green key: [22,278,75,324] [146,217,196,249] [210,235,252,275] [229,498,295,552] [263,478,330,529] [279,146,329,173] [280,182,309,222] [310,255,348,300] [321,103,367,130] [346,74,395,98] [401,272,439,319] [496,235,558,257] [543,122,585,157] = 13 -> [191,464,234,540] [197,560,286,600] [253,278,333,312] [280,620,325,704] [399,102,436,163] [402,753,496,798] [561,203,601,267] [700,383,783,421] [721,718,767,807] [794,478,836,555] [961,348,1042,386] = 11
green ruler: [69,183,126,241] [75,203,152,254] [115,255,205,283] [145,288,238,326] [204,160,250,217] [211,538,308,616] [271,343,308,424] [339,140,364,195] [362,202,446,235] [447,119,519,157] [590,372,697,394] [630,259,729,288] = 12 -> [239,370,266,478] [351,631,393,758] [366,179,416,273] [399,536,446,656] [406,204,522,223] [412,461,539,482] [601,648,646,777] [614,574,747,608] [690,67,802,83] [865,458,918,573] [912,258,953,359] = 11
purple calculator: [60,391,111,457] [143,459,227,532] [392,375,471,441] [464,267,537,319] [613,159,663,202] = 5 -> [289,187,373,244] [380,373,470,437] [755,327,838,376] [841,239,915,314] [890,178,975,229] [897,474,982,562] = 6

==

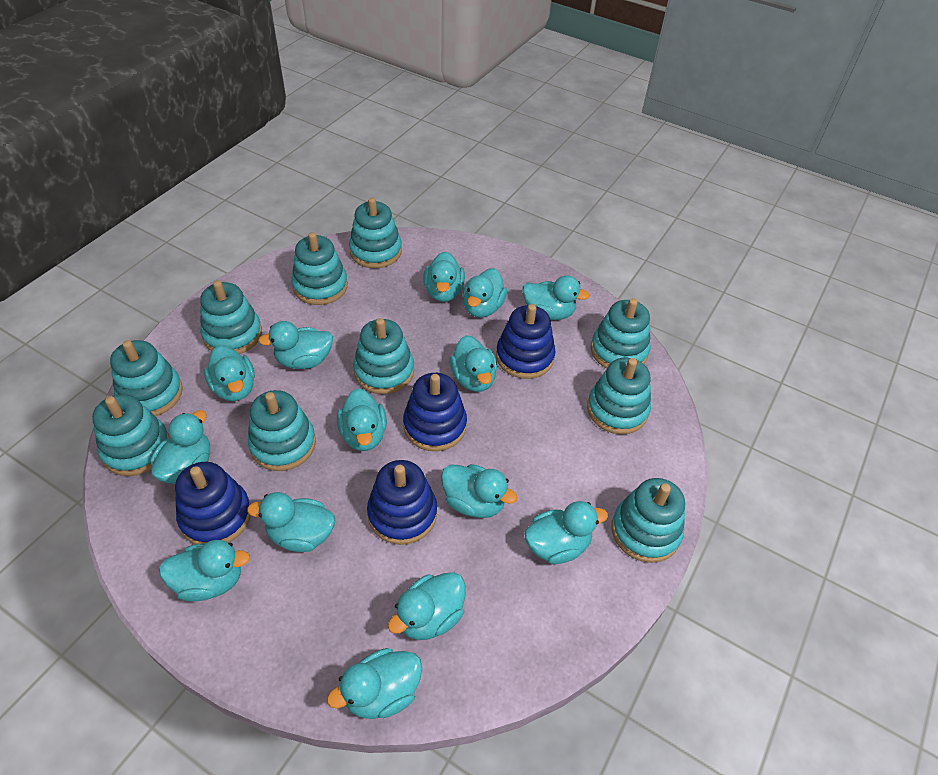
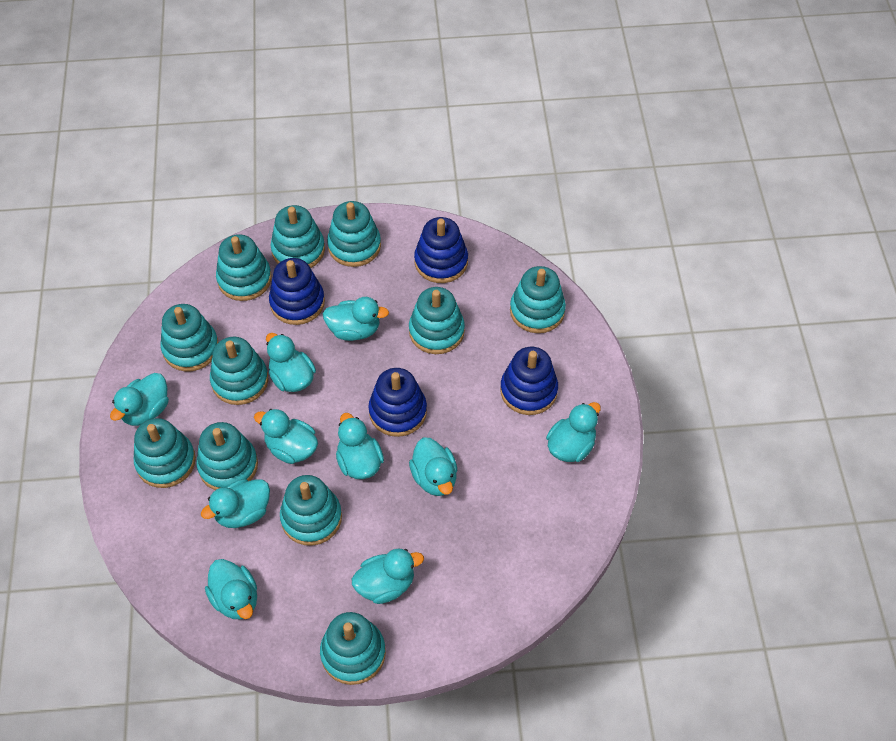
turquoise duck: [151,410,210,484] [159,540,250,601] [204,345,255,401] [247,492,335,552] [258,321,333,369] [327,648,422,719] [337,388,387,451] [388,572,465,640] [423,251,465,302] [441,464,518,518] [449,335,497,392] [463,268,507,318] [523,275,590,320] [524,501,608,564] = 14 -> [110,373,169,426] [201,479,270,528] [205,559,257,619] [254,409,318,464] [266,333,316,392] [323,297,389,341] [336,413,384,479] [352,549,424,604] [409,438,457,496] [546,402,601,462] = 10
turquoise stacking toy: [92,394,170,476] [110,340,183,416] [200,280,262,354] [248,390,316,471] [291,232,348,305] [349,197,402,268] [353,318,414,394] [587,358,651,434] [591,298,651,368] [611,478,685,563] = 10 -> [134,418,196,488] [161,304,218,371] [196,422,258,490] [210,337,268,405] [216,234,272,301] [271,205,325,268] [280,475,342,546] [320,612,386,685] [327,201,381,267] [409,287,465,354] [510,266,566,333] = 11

TASK TO COMPLETE: Tally up the lines above in which "green" occurs. Give the result as a bare number.

EXERCISE ANSWER: 2